╭──

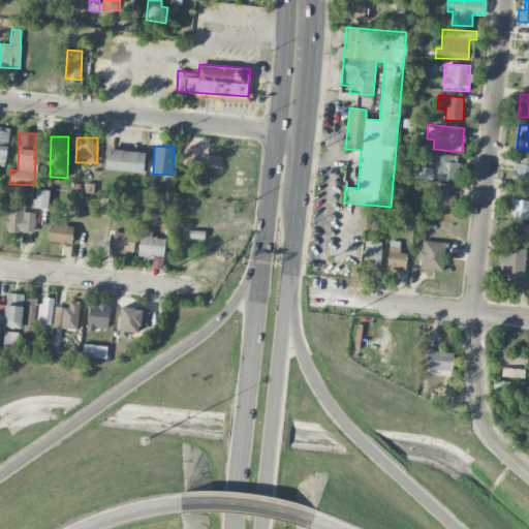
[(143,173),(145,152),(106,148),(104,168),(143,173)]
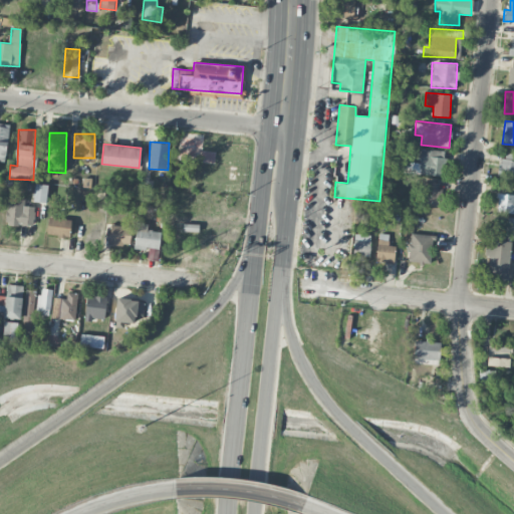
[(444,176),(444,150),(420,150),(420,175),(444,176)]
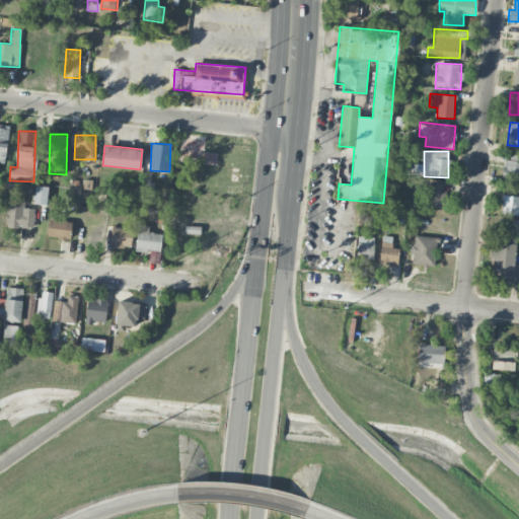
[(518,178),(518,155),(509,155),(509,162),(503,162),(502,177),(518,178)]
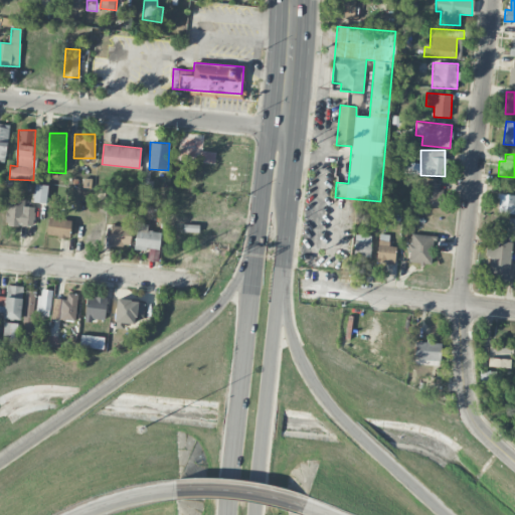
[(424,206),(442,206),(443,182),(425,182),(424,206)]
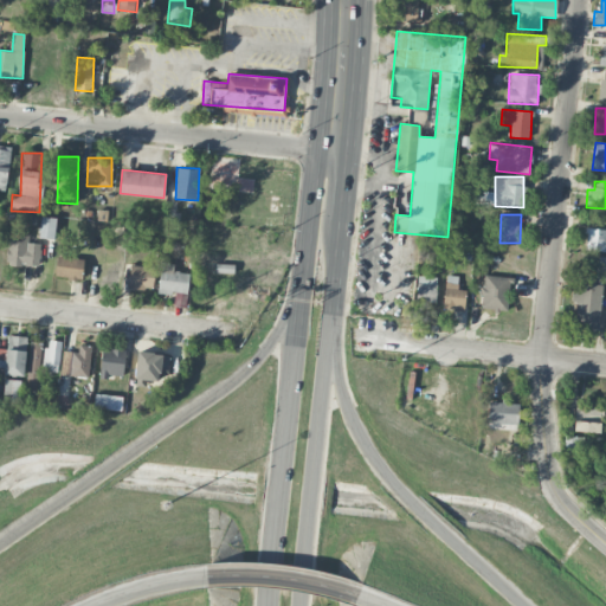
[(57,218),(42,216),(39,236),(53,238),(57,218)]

╰──
╭──

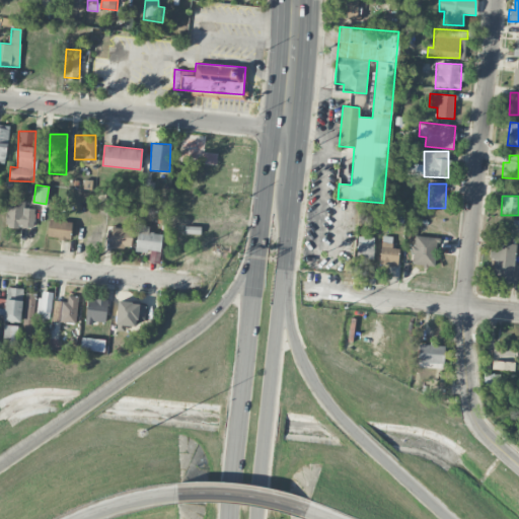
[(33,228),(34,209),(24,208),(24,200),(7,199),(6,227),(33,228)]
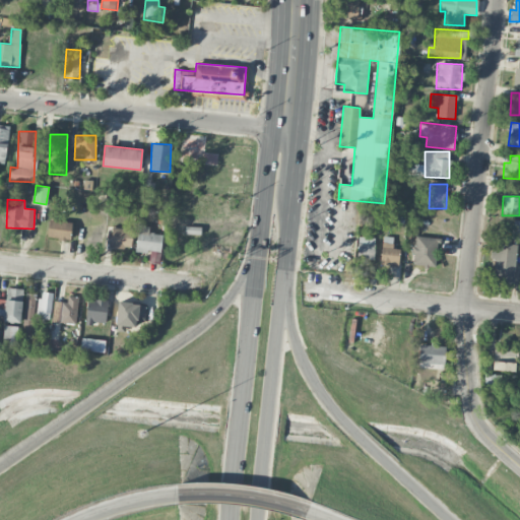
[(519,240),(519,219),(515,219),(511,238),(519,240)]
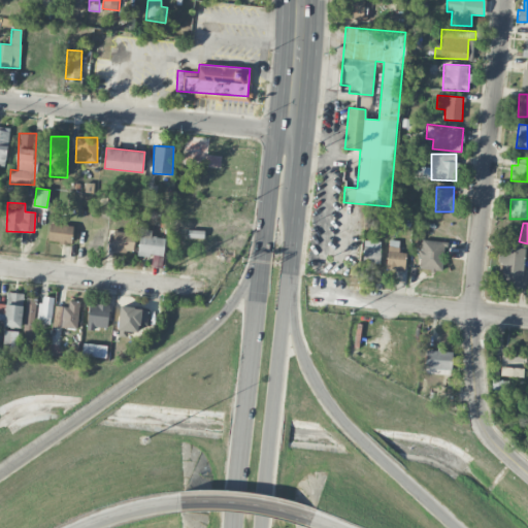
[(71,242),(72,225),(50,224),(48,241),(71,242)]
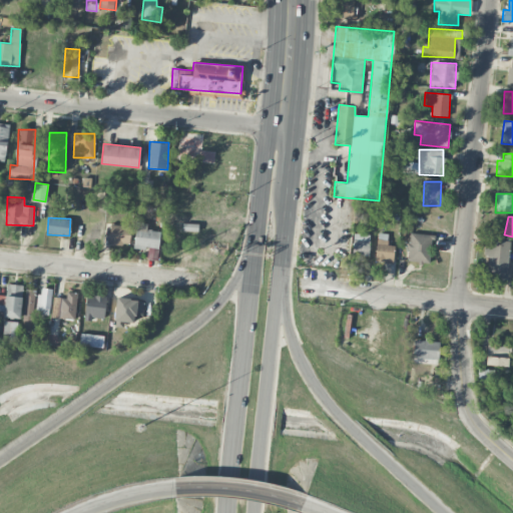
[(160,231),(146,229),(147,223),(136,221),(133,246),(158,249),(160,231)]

╰──
╭──

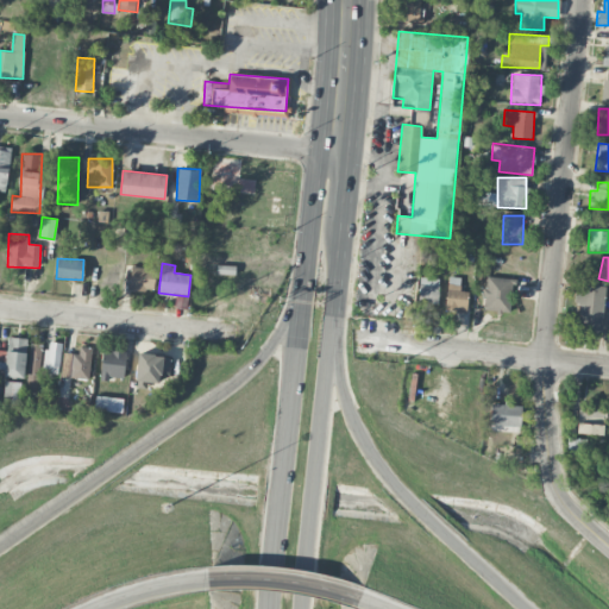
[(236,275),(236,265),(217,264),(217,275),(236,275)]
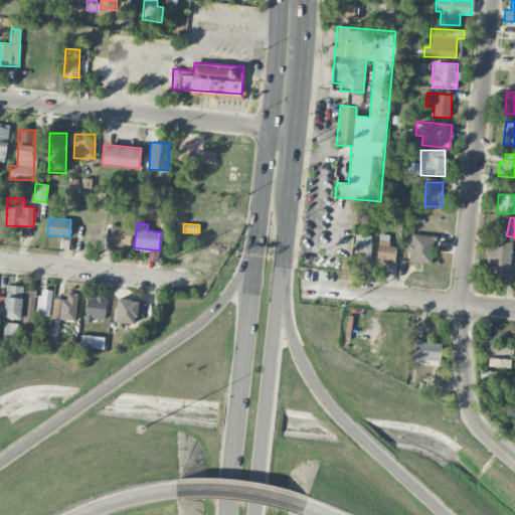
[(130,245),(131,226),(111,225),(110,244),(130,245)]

╰──

WORK REQUEST: Give the lines above again exactly, from the one containing "[(143,173),(145,152),(106,148),(104,168),(143,173)]" to the one containing "[(424,206),(442,206),(443,182),(425,182),(424,206)]", both included, but leave out the pictures.

PROBLEM SOLUTION:
[(143,173),(145,152),(106,148),(104,168),(143,173)]
[(444,176),(444,150),(420,150),(420,175),(444,176)]
[(518,178),(518,155),(509,155),(509,162),(503,162),(502,177),(518,178)]
[(424,206),(442,206),(443,182),(425,182),(424,206)]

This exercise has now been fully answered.